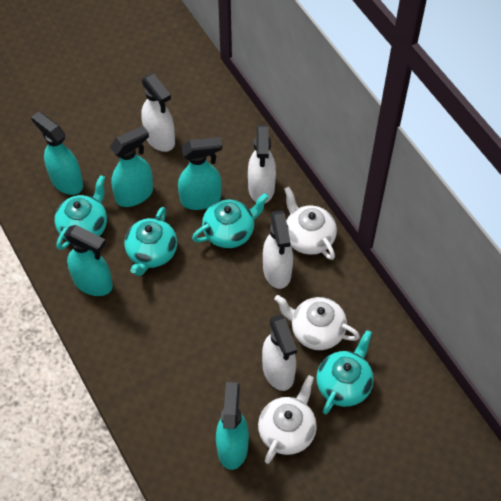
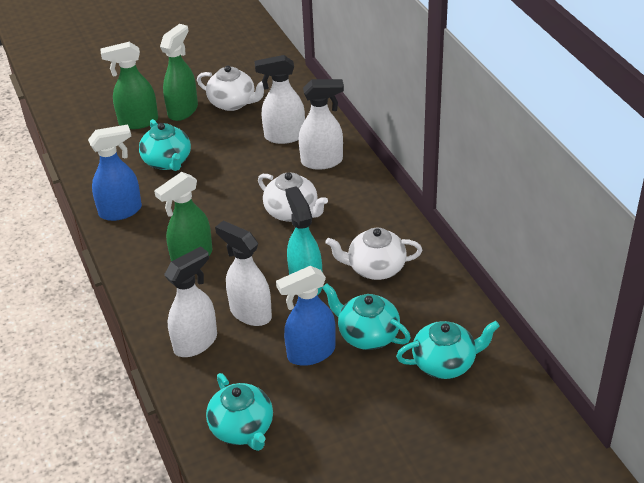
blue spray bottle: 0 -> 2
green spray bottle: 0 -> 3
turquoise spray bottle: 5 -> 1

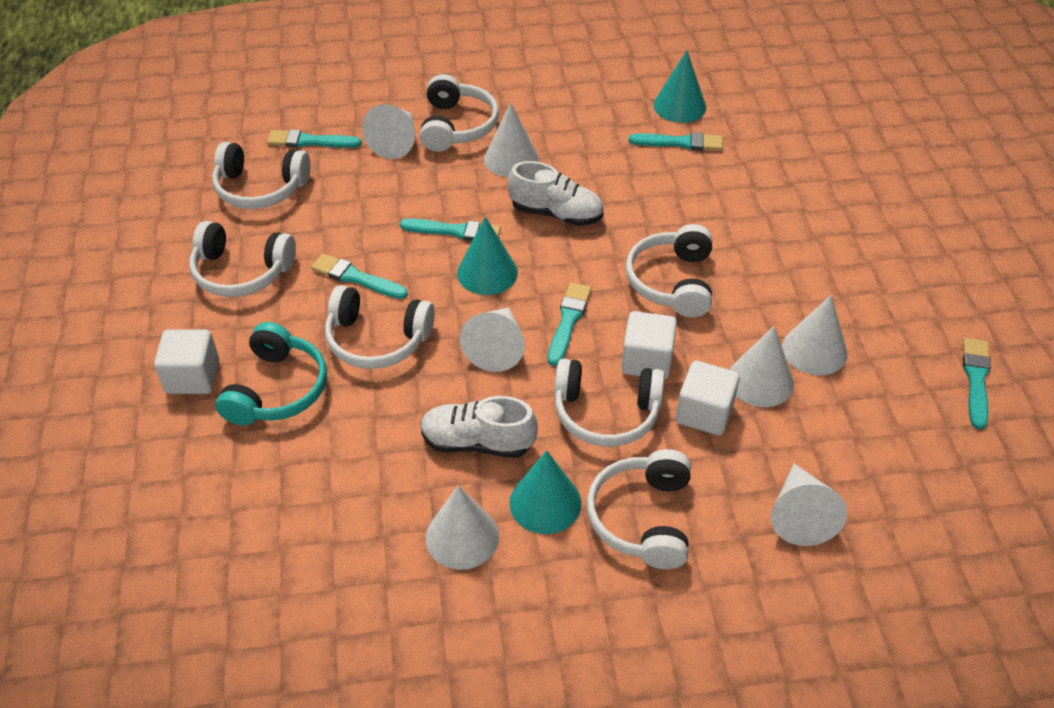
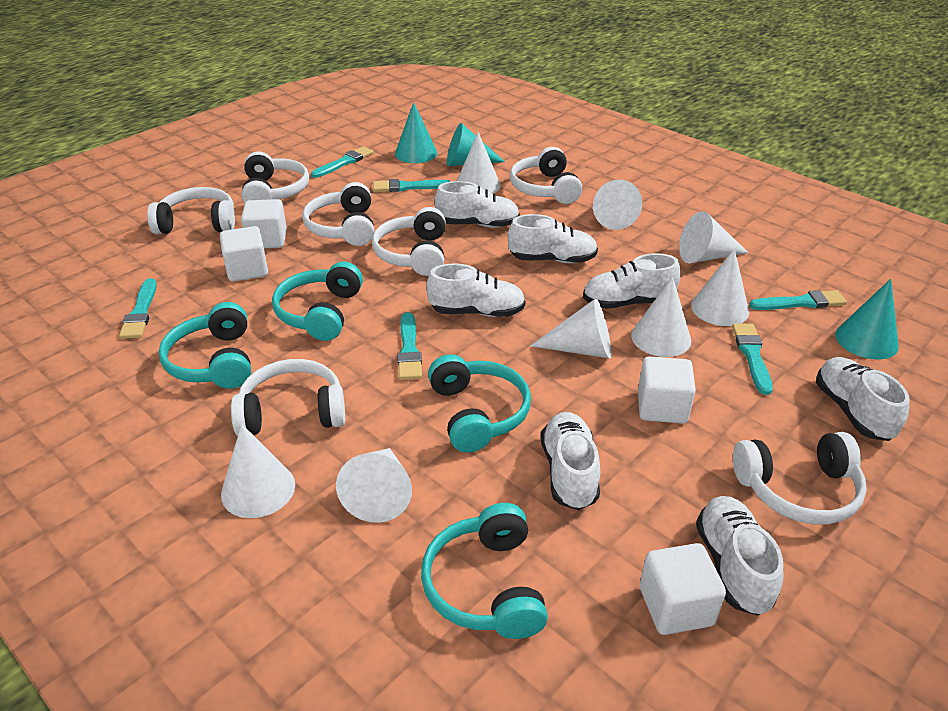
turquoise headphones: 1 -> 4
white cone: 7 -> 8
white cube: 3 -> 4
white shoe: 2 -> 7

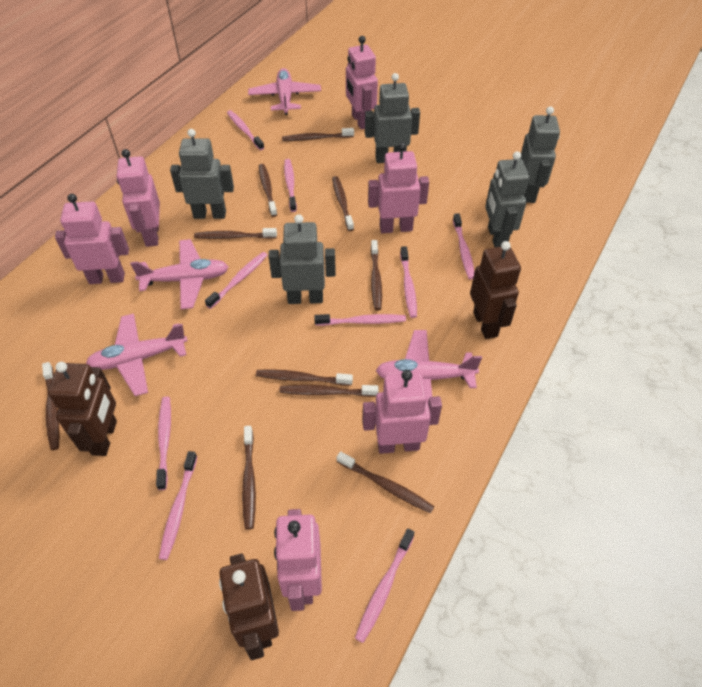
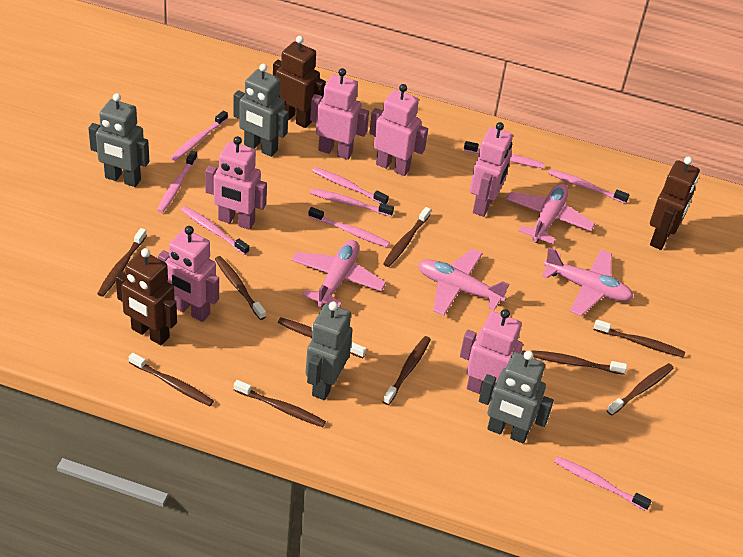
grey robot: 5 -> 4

### What is required
Lines from the one holding "green spray bottle: 0 -> 3" to the end of the data, both ends included, are to be given again exactly; no pictures belong in the copy.

### Written response
green spray bottle: 0 -> 3
turquoise spray bottle: 5 -> 1

turquoise headphones: 1 -> 4
white cone: 7 -> 8
white cube: 3 -> 4
white shoe: 2 -> 7

grey robot: 5 -> 4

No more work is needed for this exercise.